* Exercise data:

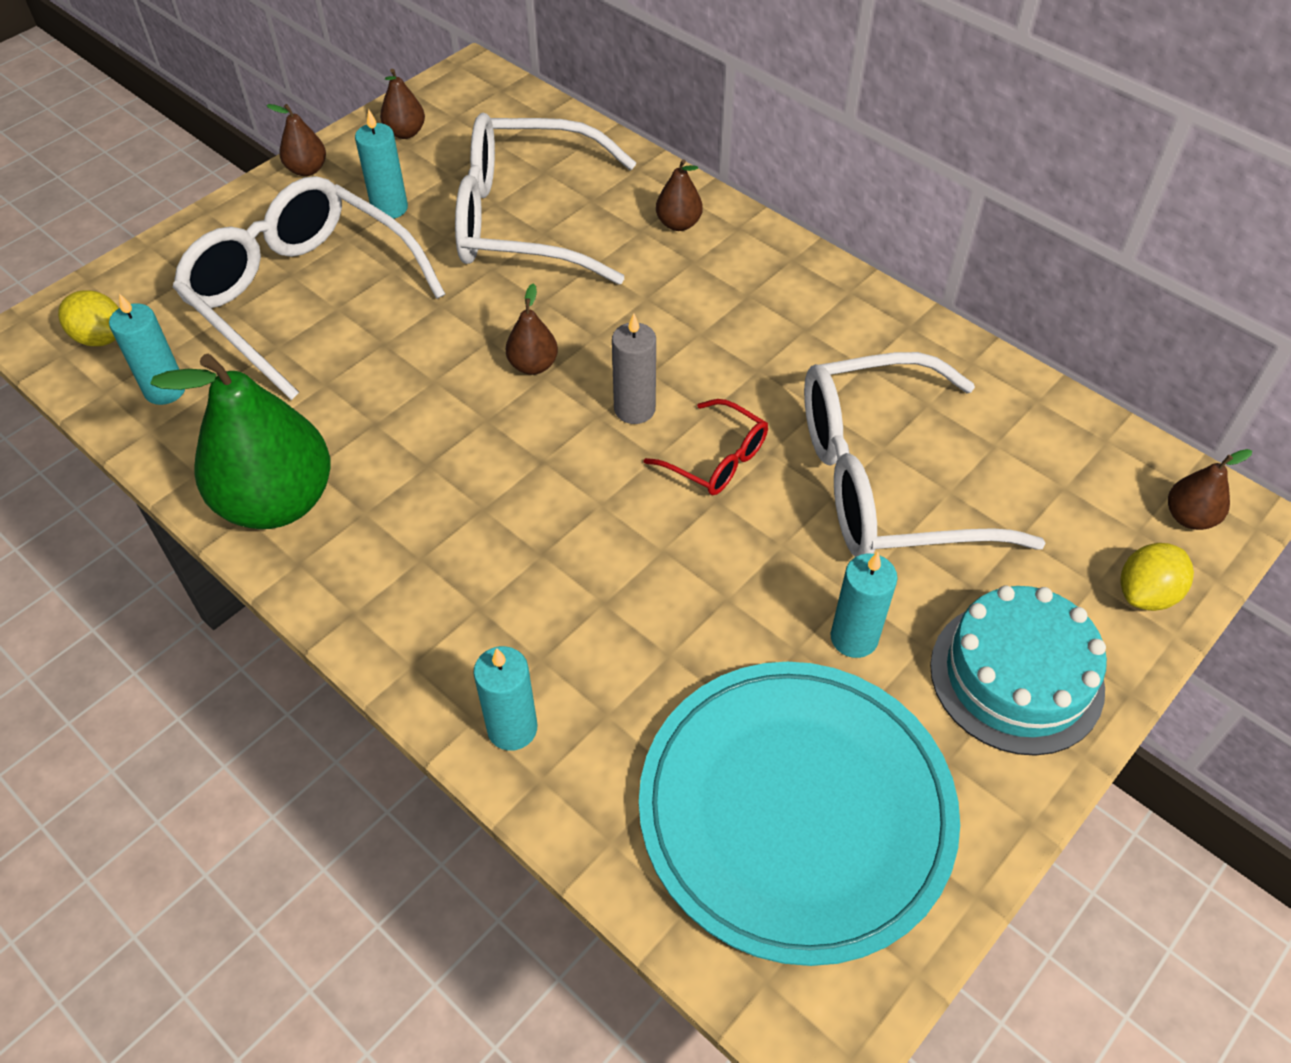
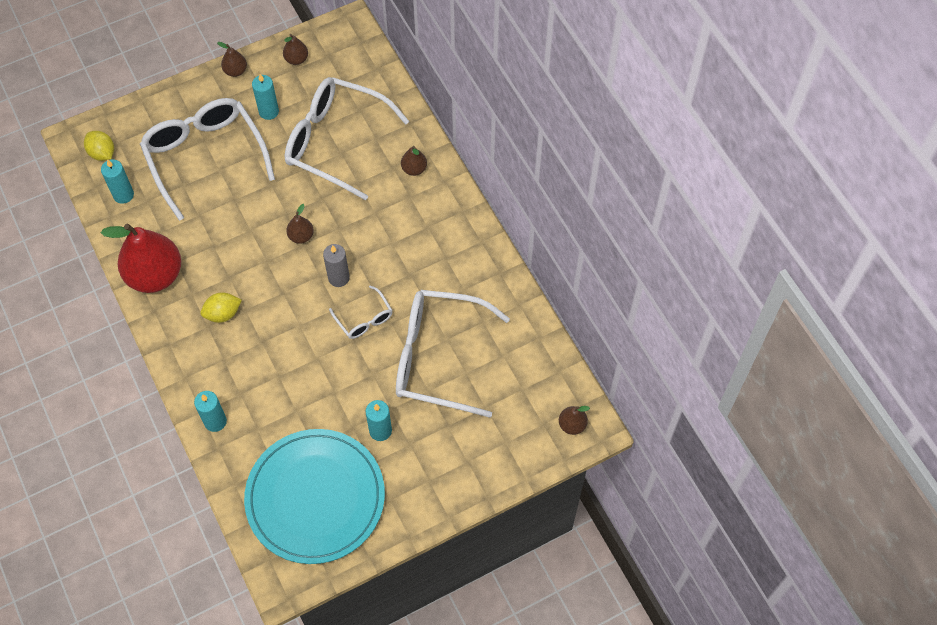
camera: 20 degrees right, 10 degrees up
(277, 501) = (155, 275): green pear -> red pear
(716, 459) = (364, 319): red glasses -> white glasses
(1016, 676) = (442, 473): turquoise cake -> none
(1146, 594) = (525, 455): yellow lemon -> yellow lemon (223, 314)

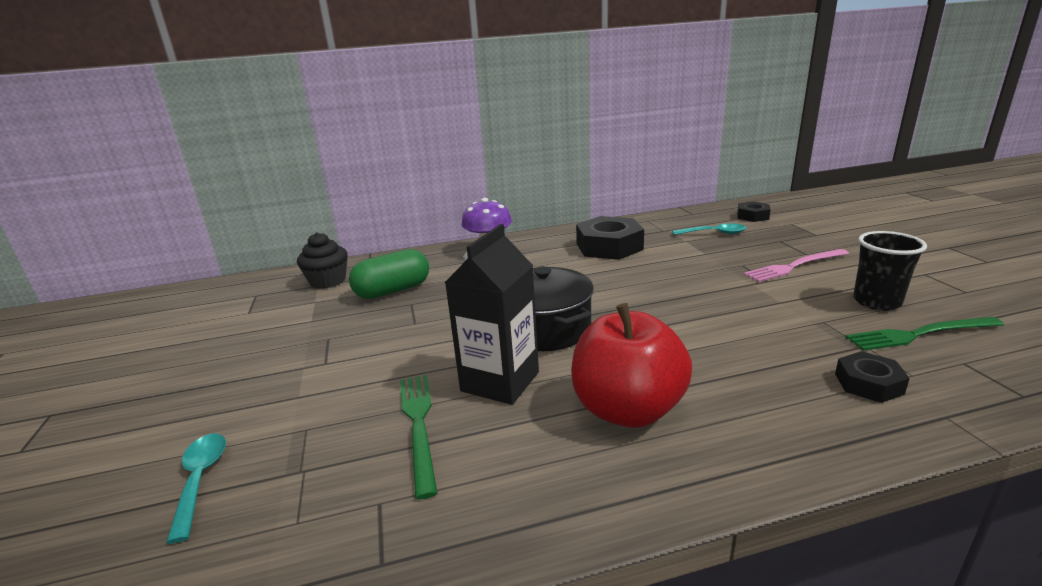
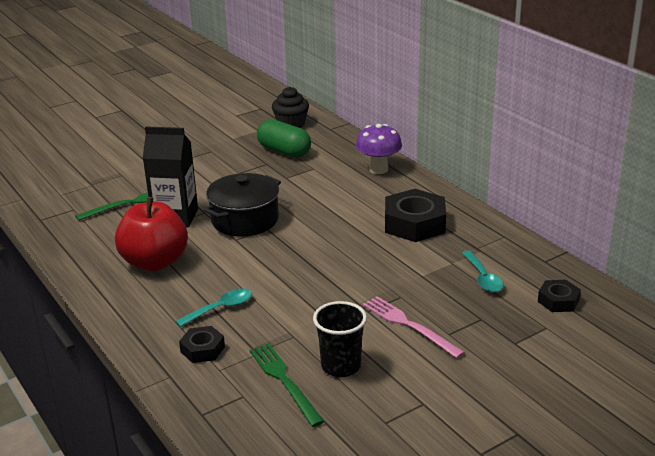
camera: 70 degrees right, 5 degrees up
(200, 480) = (82, 164): turquoise spoon -> turquoise spoon (221, 308)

* Task prompt: Copy exactly the lines from the one containing "(1146, 594) = (525, 455): yellow" to the end of the records, both included, and leave the pictures out.

* Exercise result:
(1146, 594) = (525, 455): yellow lemon -> yellow lemon (223, 314)

camera: 70 degrees right, 5 degrees up
(200, 480) = (82, 164): turquoise spoon -> turquoise spoon (221, 308)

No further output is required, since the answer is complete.